* _Instructions for the task_
Take the entries below and print only the lines from the one with "JP101 pin 1: GND -> +9V" through the one with "J3 pin 2: GND -> 3V3", exactly as they stand, both ends included.

* _Excerpted data_
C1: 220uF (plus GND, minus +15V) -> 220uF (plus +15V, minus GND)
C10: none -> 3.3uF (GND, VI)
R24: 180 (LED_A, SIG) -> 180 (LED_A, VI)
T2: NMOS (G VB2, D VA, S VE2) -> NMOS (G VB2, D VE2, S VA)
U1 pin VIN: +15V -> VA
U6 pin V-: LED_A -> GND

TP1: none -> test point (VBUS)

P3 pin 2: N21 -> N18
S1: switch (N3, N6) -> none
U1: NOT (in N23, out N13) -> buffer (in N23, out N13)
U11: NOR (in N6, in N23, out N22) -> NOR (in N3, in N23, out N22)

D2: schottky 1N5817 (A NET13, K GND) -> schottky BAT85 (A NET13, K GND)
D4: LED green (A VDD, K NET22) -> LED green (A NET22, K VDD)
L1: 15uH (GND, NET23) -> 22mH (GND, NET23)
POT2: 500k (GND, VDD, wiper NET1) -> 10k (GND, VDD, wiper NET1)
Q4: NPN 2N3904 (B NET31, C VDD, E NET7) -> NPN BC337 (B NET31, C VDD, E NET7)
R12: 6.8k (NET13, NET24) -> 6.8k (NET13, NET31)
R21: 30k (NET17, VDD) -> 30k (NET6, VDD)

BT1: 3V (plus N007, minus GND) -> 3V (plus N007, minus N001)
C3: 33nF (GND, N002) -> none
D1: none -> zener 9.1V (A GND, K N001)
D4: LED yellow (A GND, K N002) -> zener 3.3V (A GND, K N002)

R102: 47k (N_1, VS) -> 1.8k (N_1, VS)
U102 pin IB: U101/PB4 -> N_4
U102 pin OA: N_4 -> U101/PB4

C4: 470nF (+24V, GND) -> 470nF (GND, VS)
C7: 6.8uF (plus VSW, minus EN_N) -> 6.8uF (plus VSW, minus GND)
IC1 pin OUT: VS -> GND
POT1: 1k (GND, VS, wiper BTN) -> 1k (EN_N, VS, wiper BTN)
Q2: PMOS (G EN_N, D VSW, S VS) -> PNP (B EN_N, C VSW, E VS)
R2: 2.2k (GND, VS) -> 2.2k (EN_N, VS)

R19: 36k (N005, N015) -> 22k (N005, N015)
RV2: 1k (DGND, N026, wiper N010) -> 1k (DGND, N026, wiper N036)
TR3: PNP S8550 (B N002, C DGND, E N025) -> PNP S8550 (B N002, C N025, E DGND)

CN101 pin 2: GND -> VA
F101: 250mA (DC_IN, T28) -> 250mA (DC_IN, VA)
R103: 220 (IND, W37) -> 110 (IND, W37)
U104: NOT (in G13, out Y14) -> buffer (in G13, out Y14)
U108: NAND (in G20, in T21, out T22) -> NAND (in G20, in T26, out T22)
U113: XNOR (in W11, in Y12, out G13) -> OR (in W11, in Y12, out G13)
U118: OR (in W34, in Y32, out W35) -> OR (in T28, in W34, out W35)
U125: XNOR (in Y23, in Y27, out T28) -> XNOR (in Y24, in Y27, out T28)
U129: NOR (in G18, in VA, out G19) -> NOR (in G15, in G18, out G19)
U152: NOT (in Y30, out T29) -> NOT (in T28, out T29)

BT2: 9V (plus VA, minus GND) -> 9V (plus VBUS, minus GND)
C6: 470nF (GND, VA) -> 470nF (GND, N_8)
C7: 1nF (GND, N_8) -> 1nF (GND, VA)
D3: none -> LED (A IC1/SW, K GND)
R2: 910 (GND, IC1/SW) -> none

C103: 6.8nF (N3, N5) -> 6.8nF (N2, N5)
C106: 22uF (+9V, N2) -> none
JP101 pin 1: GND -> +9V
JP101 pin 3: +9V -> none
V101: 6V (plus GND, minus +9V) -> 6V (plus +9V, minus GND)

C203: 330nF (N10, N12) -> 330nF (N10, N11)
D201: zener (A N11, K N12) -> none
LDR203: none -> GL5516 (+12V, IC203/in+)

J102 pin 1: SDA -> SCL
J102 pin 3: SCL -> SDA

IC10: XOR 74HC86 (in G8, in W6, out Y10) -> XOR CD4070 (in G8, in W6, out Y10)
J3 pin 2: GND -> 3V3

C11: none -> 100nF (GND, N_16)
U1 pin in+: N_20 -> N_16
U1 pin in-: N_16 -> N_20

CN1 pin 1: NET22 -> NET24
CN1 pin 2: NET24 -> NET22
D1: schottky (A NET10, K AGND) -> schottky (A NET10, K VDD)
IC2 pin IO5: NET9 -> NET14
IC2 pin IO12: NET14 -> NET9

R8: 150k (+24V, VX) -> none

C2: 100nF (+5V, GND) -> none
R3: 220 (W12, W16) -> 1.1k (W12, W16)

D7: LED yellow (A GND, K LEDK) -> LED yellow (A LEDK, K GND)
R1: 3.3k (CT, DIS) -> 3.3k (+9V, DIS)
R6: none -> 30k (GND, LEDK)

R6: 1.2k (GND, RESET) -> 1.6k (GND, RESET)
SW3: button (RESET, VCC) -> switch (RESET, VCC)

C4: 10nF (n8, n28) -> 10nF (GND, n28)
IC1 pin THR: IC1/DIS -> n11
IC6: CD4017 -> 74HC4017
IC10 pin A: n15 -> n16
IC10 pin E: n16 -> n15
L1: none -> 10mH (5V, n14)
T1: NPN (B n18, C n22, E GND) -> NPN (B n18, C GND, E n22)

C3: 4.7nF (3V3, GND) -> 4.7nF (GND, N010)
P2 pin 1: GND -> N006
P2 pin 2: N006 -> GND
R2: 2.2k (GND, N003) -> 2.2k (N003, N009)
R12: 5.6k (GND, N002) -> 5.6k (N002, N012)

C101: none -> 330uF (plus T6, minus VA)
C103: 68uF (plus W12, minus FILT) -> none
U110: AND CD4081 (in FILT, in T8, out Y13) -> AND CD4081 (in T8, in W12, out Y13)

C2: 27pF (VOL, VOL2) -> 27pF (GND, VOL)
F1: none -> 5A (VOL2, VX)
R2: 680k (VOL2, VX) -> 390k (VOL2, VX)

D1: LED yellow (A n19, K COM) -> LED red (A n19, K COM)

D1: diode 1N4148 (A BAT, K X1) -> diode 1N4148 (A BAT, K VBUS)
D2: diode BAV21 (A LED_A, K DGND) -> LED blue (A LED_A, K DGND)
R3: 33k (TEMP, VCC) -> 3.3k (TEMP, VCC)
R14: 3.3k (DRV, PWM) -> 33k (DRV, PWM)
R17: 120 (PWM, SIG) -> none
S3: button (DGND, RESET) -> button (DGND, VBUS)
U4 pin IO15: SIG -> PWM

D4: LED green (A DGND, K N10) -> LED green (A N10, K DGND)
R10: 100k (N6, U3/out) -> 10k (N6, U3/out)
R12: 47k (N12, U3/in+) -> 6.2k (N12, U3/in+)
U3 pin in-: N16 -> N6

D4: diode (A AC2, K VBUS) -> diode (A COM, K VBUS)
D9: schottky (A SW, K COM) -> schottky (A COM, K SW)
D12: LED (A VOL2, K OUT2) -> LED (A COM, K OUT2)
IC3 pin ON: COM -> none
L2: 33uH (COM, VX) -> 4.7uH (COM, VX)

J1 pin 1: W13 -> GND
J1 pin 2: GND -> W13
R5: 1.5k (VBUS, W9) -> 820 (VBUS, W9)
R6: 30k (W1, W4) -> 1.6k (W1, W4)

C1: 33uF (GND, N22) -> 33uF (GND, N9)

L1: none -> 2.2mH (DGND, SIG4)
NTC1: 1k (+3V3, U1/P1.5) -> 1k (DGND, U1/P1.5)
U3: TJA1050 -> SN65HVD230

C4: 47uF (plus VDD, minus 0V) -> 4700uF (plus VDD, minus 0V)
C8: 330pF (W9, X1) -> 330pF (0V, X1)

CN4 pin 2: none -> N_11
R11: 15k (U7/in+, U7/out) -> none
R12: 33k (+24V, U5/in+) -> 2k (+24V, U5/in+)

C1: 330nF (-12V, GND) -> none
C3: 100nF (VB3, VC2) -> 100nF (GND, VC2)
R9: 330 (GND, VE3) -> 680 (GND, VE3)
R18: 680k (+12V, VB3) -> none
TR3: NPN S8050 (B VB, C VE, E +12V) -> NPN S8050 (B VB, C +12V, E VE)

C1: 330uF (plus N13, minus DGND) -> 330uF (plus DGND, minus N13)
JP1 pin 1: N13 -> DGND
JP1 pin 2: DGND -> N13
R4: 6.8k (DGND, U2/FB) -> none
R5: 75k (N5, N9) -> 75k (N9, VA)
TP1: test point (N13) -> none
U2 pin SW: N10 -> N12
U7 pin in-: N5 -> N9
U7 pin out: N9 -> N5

* _Reply_
JP101 pin 1: GND -> +9V
JP101 pin 3: +9V -> none
V101: 6V (plus GND, minus +9V) -> 6V (plus +9V, minus GND)

C203: 330nF (N10, N12) -> 330nF (N10, N11)
D201: zener (A N11, K N12) -> none
LDR203: none -> GL5516 (+12V, IC203/in+)

J102 pin 1: SDA -> SCL
J102 pin 3: SCL -> SDA

IC10: XOR 74HC86 (in G8, in W6, out Y10) -> XOR CD4070 (in G8, in W6, out Y10)
J3 pin 2: GND -> 3V3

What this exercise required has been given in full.